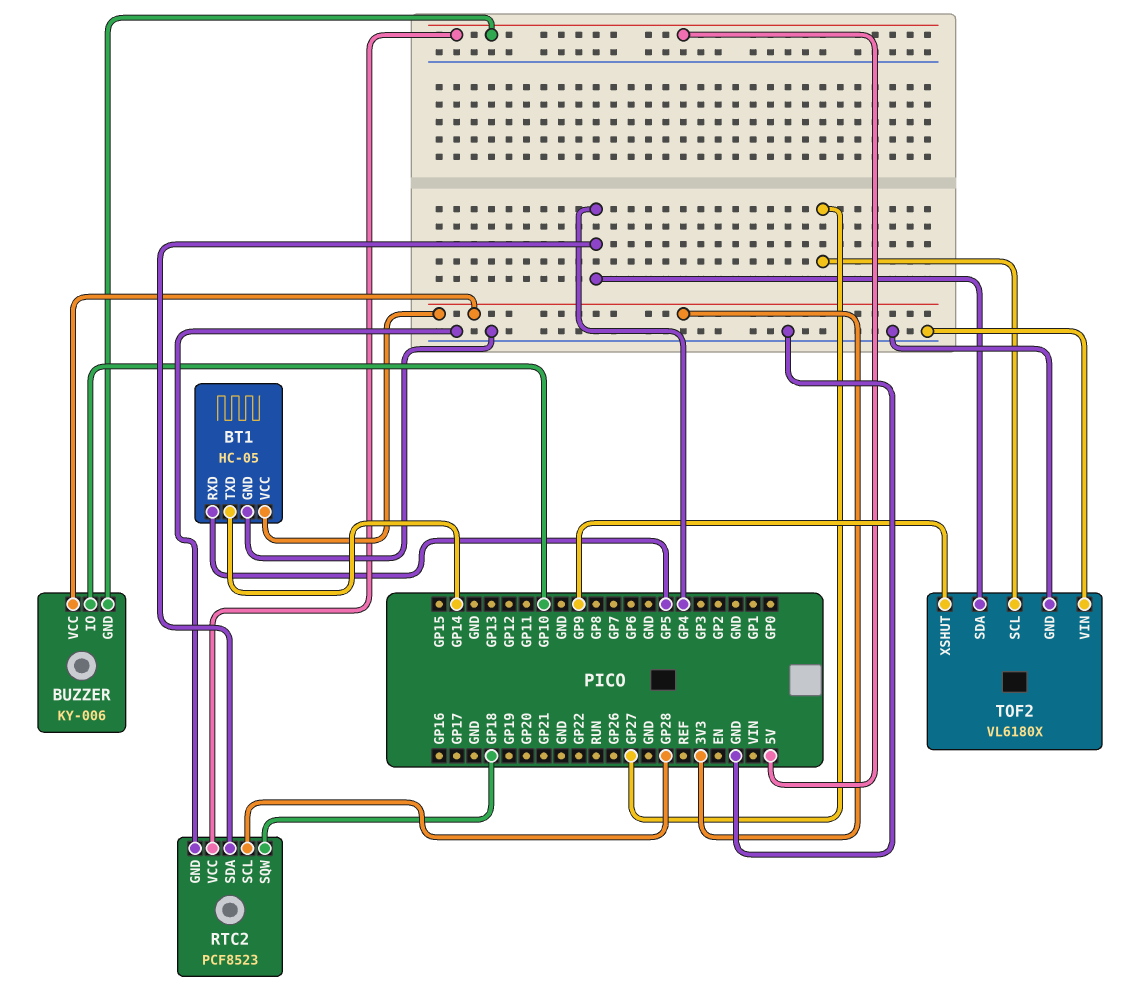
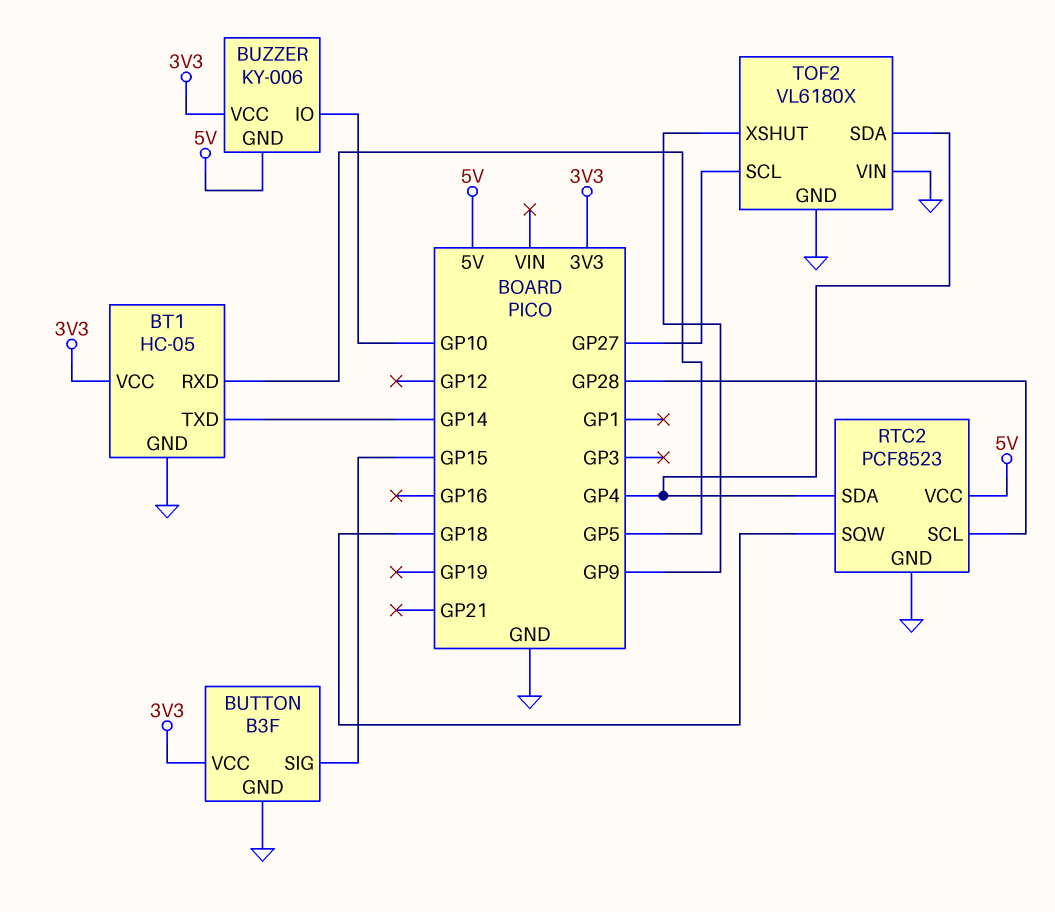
BUTTON: none -> B3F
BUTTON pin GND: none -> GND
BUTTON pin SIG: none -> GP15
BUTTON pin VCC: none -> 3V3

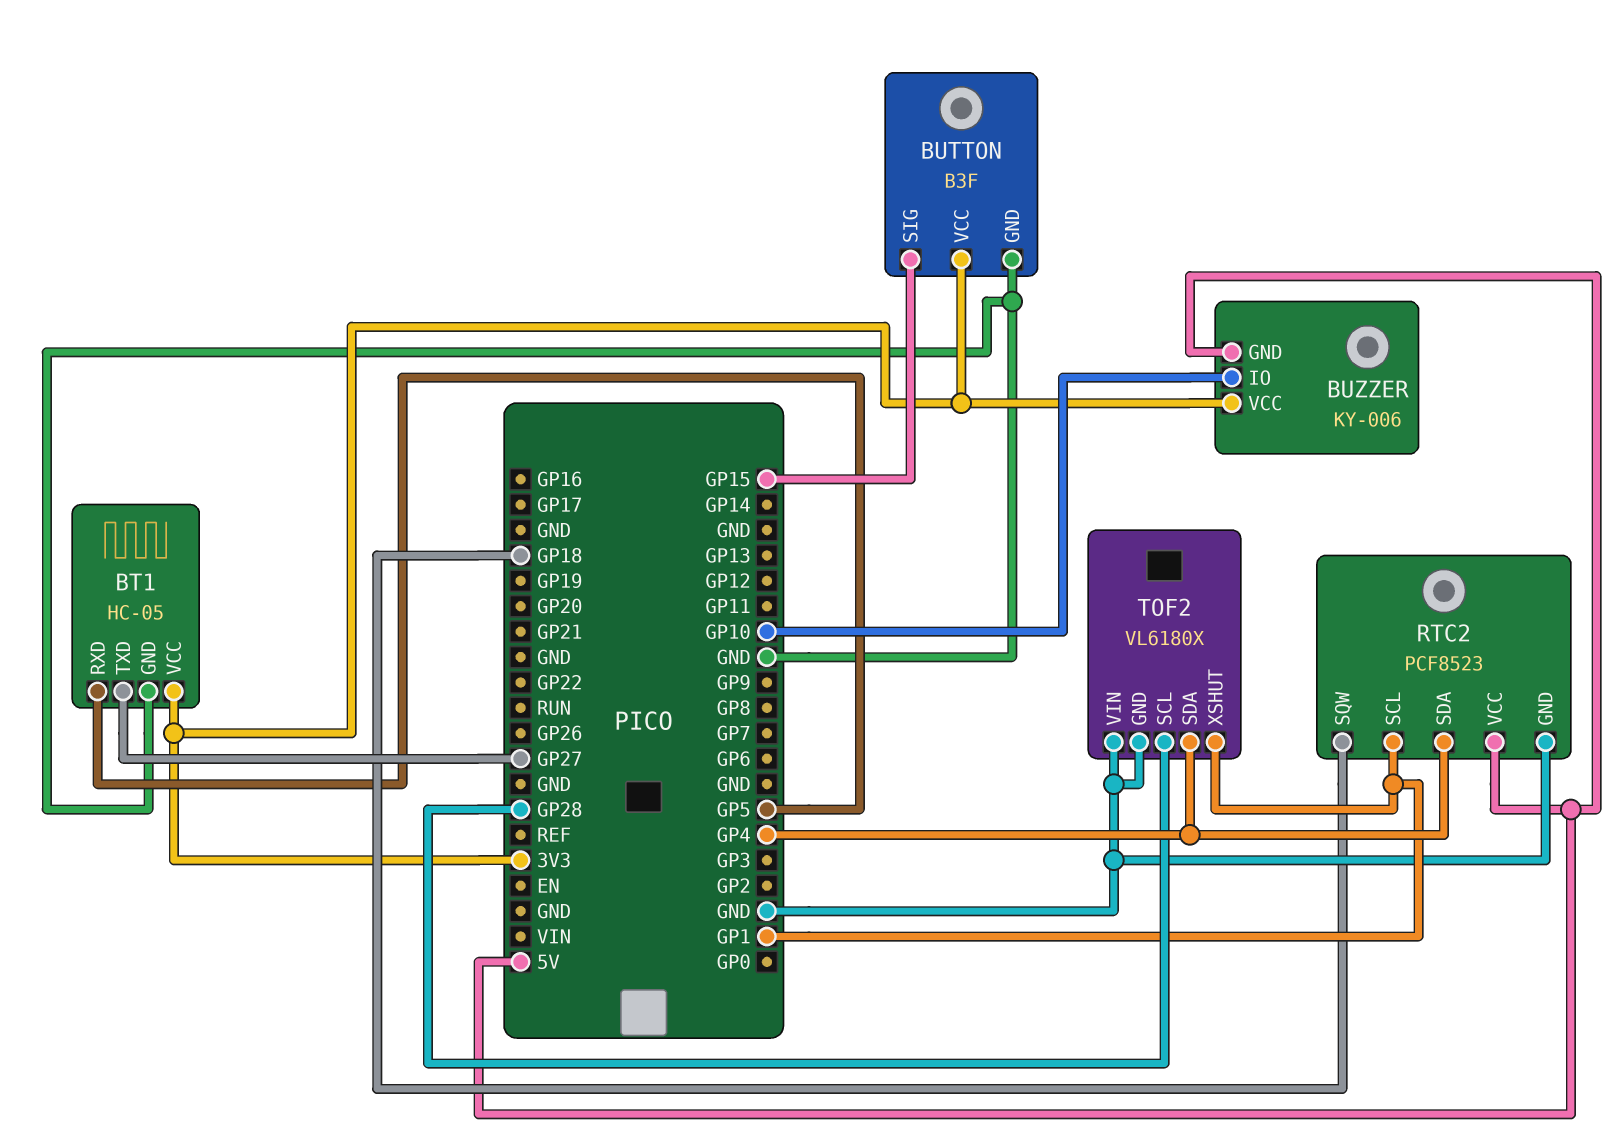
BT1 pin TXD: GP14 -> GP27
RTC2 pin SCL: GP28 -> GP1
TOF2 pin SCL: GP27 -> GP28
TOF2 pin XSHUT: GP9 -> GP1

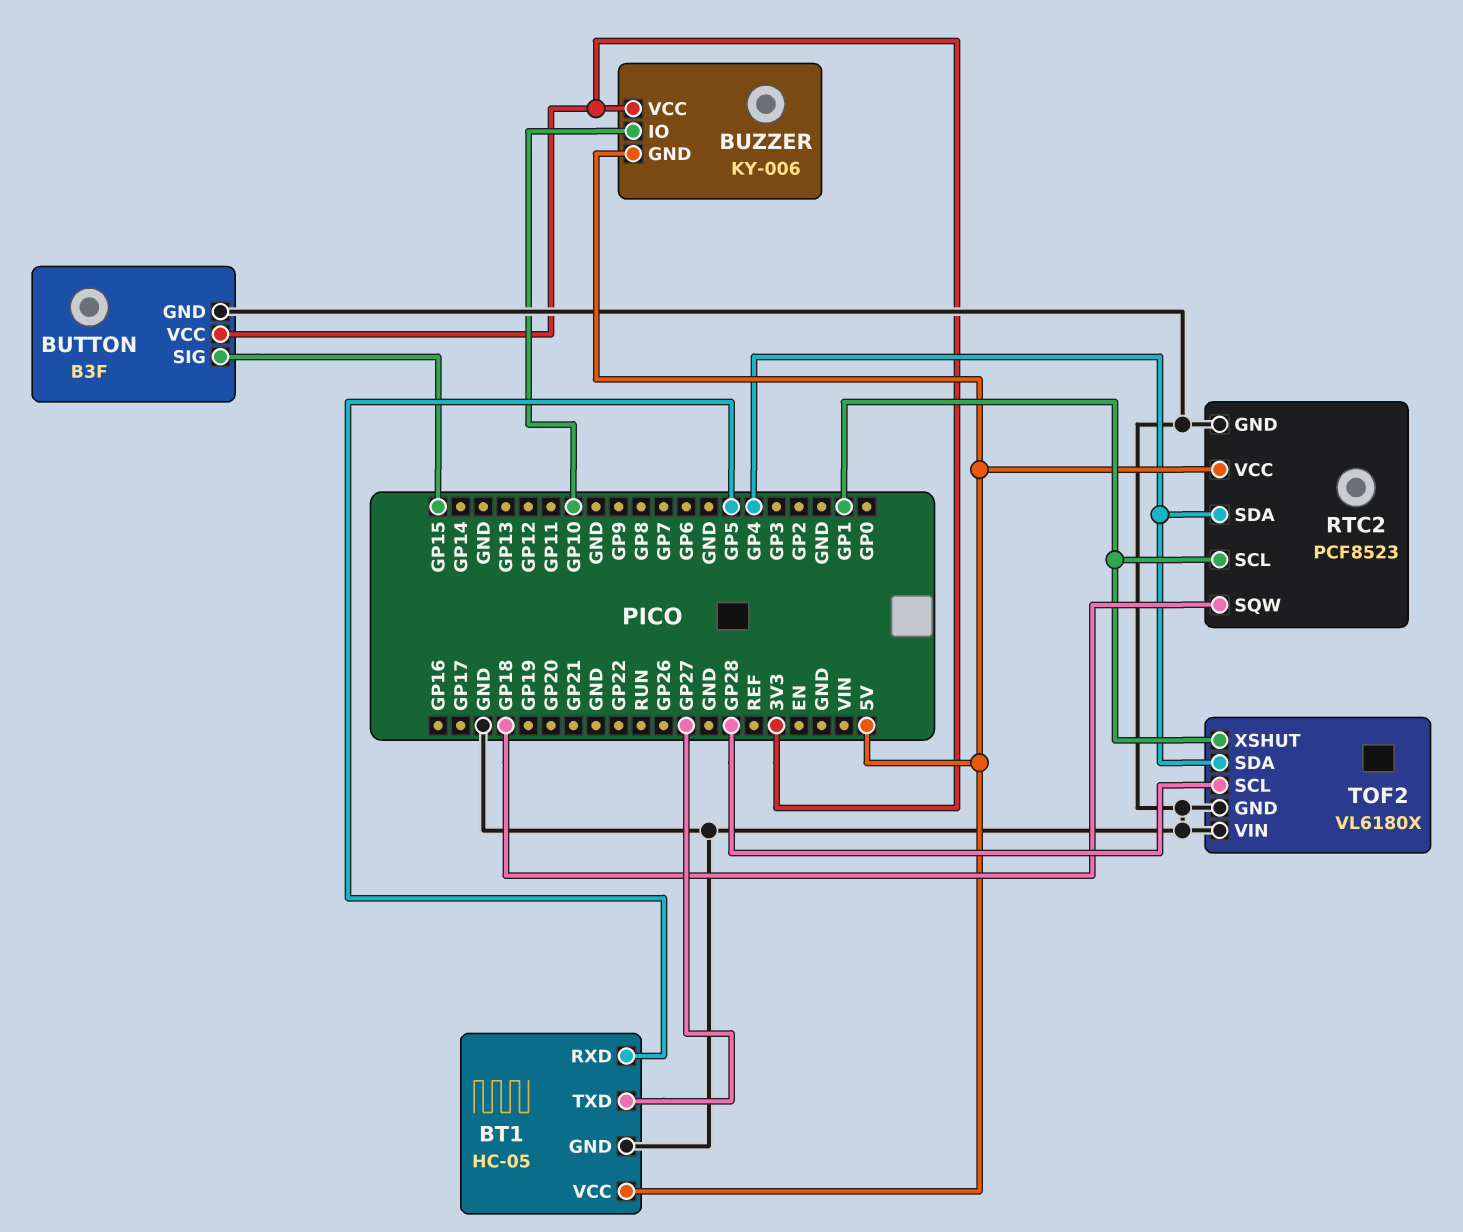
BT1 pin VCC: 3V3 -> 5V

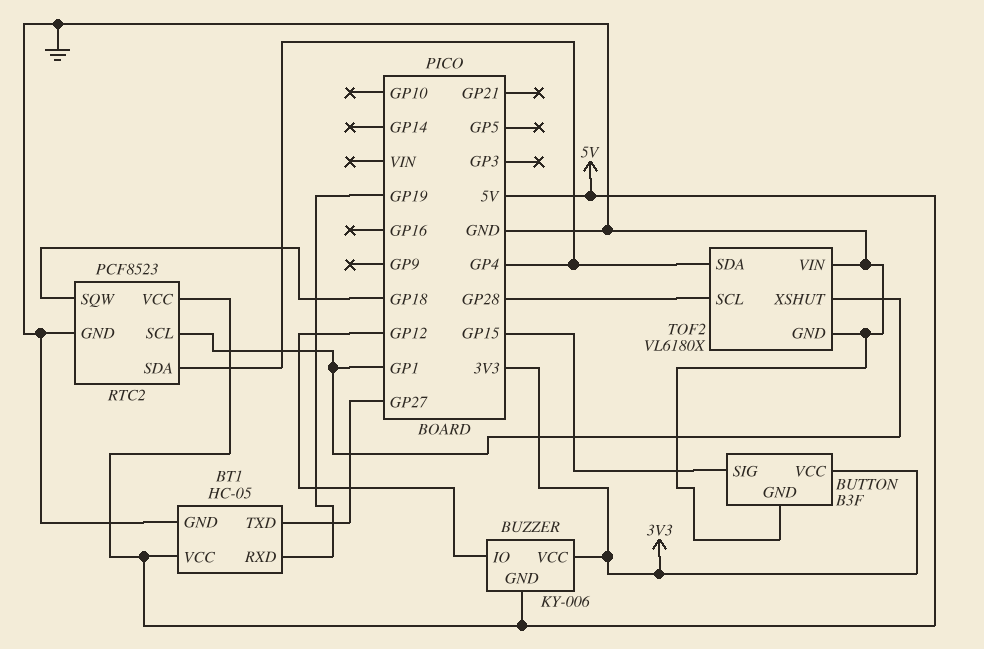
BT1 pin RXD: GP5 -> GP19
BUZZER pin IO: GP10 -> GP12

++++++++

[WHAT THE EXERCISE ASKS]:
What is needed here is an exact transcription of every record above, with images excluded.

[RESULT BELOW]:
BUTTON: none -> B3F
BUTTON pin GND: none -> GND
BUTTON pin SIG: none -> GP15
BUTTON pin VCC: none -> 3V3

BT1 pin TXD: GP14 -> GP27
RTC2 pin SCL: GP28 -> GP1
TOF2 pin SCL: GP27 -> GP28
TOF2 pin XSHUT: GP9 -> GP1

BT1 pin VCC: 3V3 -> 5V

BT1 pin RXD: GP5 -> GP19
BUZZER pin IO: GP10 -> GP12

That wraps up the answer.